Task brief → Word-for-word transcription: reproduce all of the data, but not the pictures.

(Collected data)
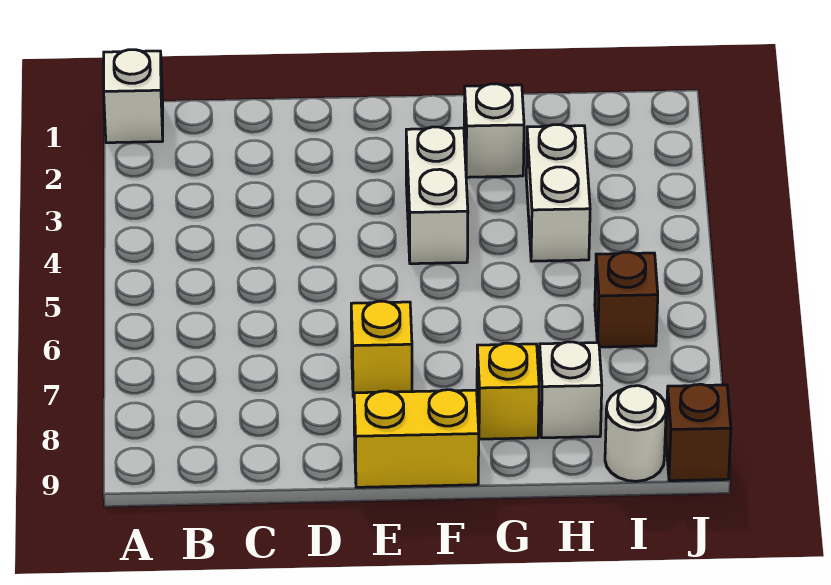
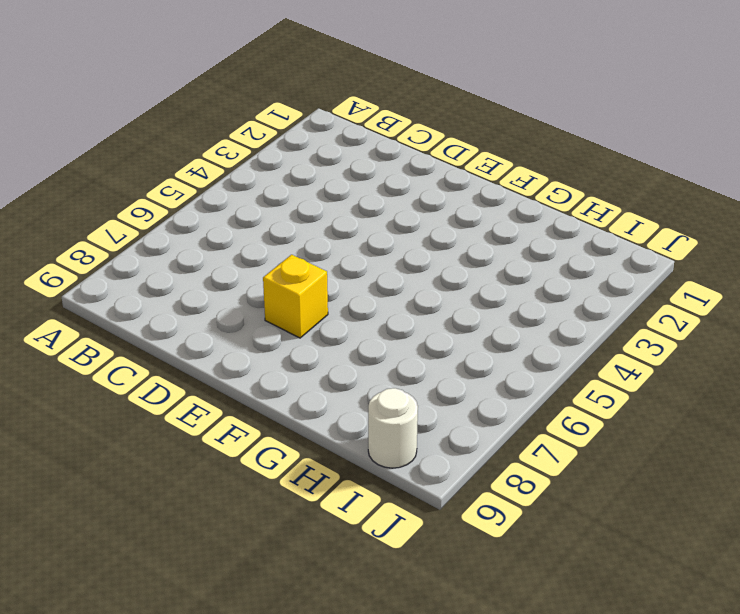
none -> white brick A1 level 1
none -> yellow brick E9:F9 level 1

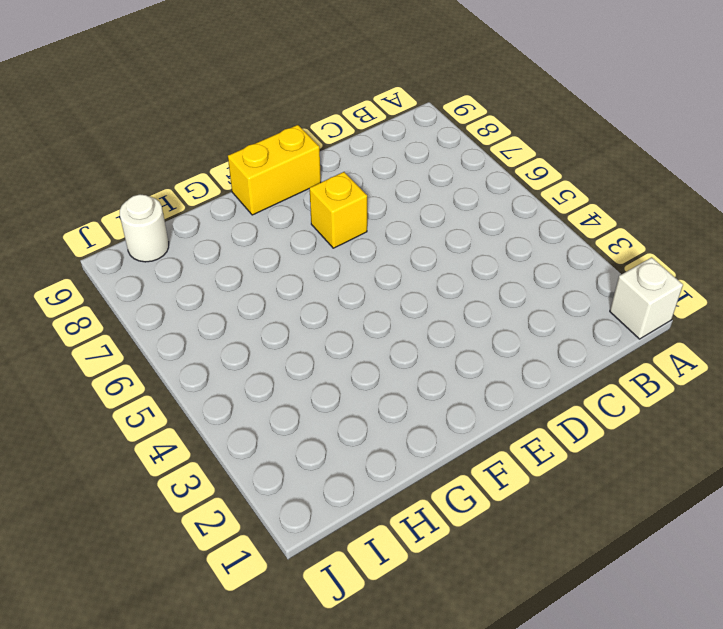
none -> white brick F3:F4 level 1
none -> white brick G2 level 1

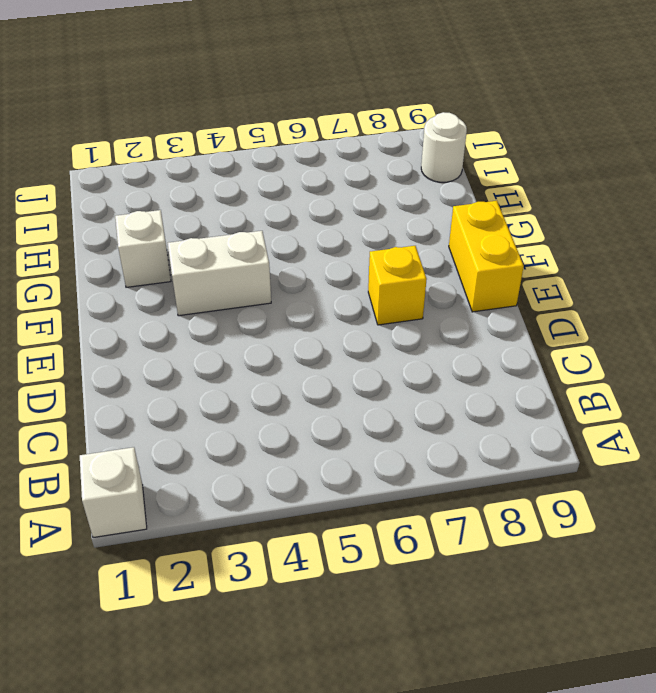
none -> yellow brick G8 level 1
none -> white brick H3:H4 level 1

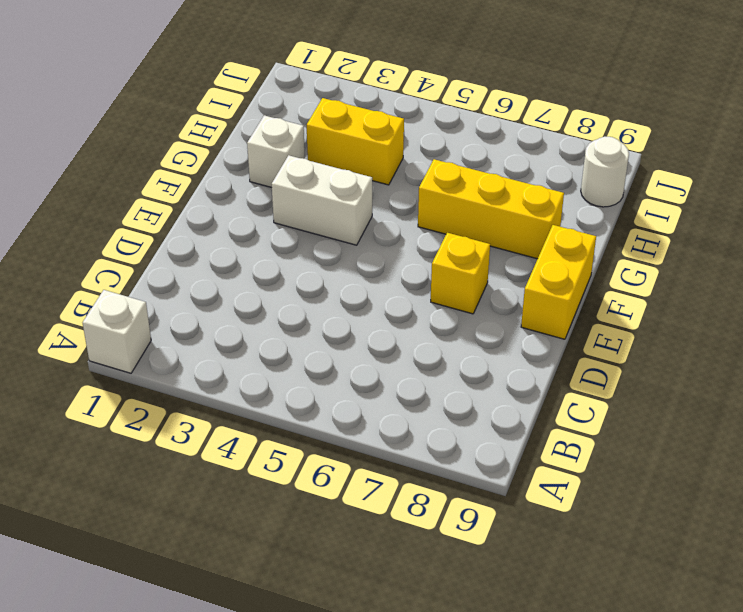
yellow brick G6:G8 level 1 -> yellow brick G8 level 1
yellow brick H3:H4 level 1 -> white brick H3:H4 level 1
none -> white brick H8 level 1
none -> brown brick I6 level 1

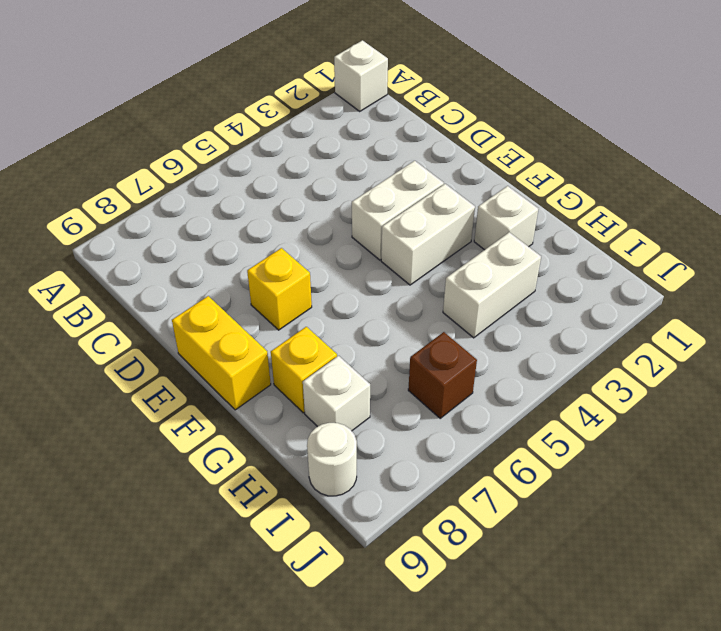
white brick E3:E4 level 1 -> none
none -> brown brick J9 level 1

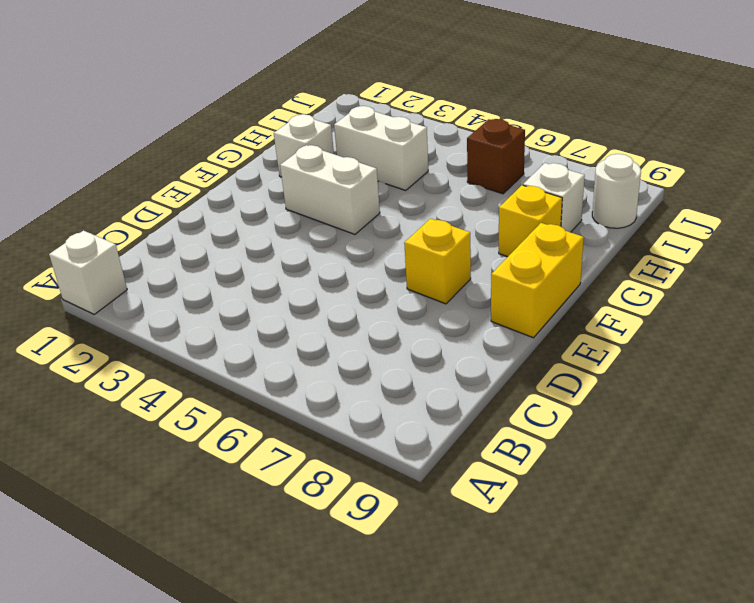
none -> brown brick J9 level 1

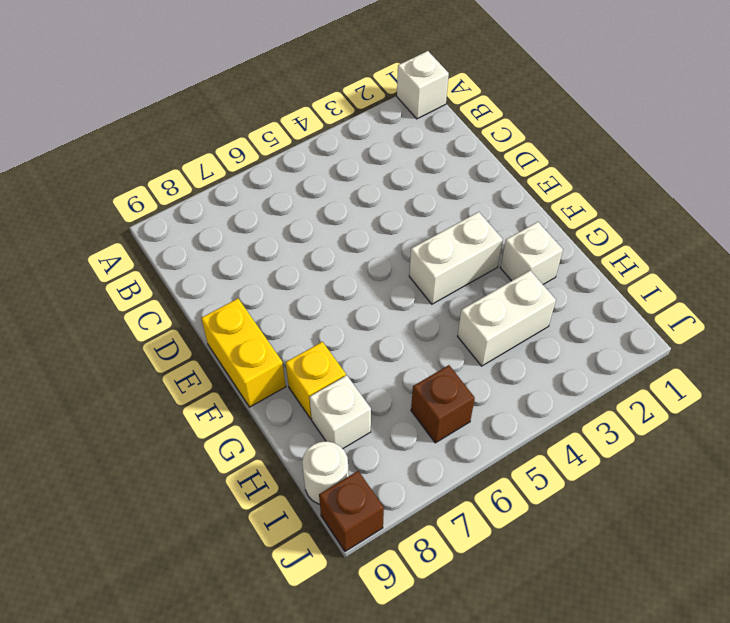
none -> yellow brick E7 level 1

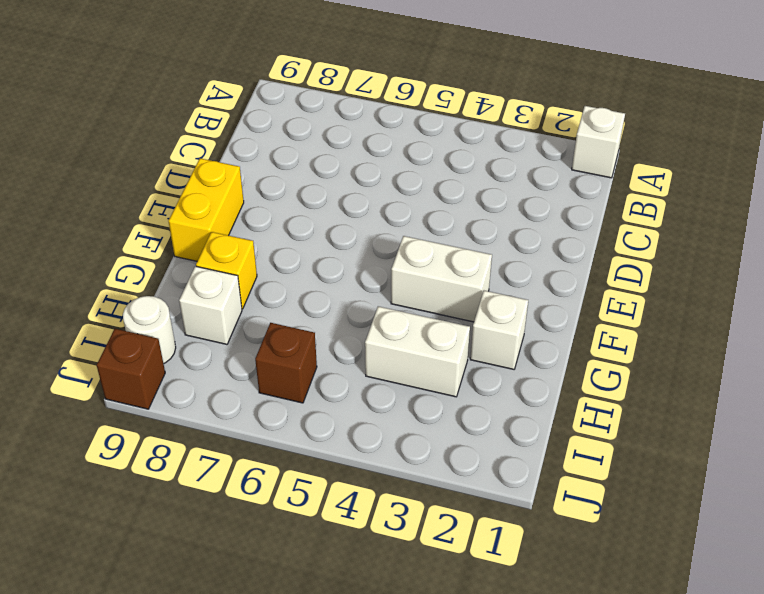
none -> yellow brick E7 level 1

Solution →
none -> white brick A1 level 1
none -> yellow brick E9:F9 level 1

none -> white brick F3:F4 level 1
none -> white brick G2 level 1

none -> yellow brick G8 level 1
none -> white brick H3:H4 level 1

yellow brick G6:G8 level 1 -> yellow brick G8 level 1
yellow brick H3:H4 level 1 -> white brick H3:H4 level 1
none -> white brick H8 level 1
none -> brown brick I6 level 1

white brick E3:E4 level 1 -> none
none -> brown brick J9 level 1

none -> brown brick J9 level 1

none -> yellow brick E7 level 1

none -> yellow brick E7 level 1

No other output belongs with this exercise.